▶ **TO DO**:
From the listing below, output only the lines starting at the line that has "brown plate: 1 -> 0" and ending at the line that has "red clock: 1 -> 3", exactly as they appear, ends included.

▶ **EXCERPTED DATA**:
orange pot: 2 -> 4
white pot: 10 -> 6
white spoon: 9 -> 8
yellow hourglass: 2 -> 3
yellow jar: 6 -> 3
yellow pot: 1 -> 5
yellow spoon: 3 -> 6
--
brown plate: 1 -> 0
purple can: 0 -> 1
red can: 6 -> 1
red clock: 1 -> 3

▶ **WRITTEN SOLUTION**:
brown plate: 1 -> 0
purple can: 0 -> 1
red can: 6 -> 1
red clock: 1 -> 3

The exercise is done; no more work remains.